Records supplied –
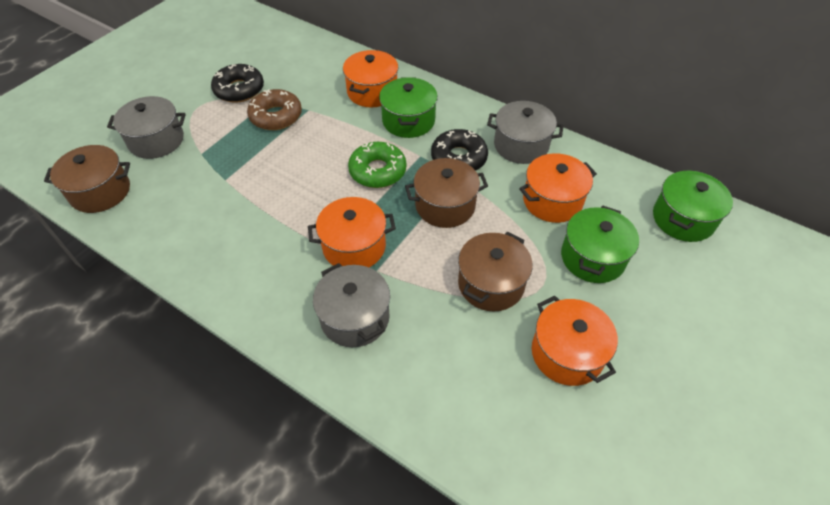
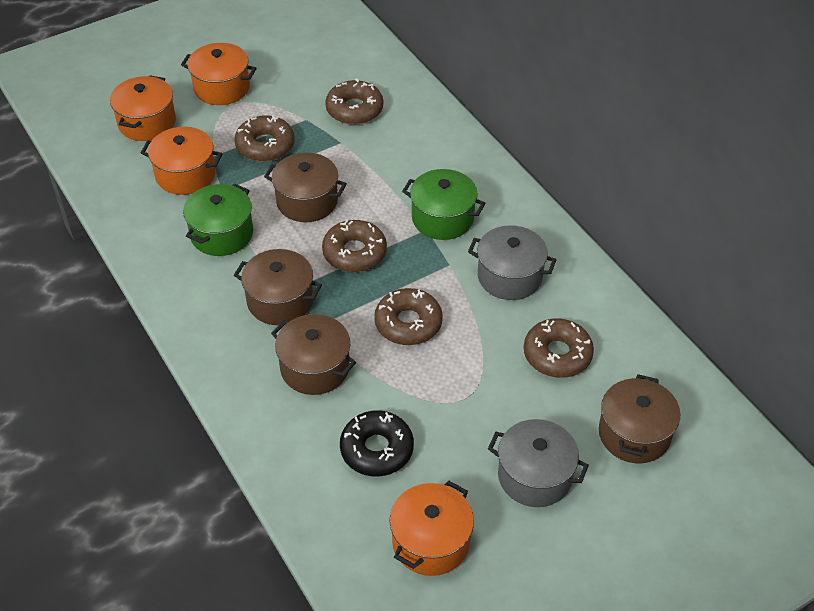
black donut: 2 -> 1
brown donut: 1 -> 5
brown pot: 3 -> 4
green donut: 1 -> 0
green pot: 3 -> 2
grey pot: 3 -> 2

Task description – Pictures are to be left out; repeat all the remaining data exactly.

Response to the task –
black donut: 2 -> 1
brown donut: 1 -> 5
brown pot: 3 -> 4
green donut: 1 -> 0
green pot: 3 -> 2
grey pot: 3 -> 2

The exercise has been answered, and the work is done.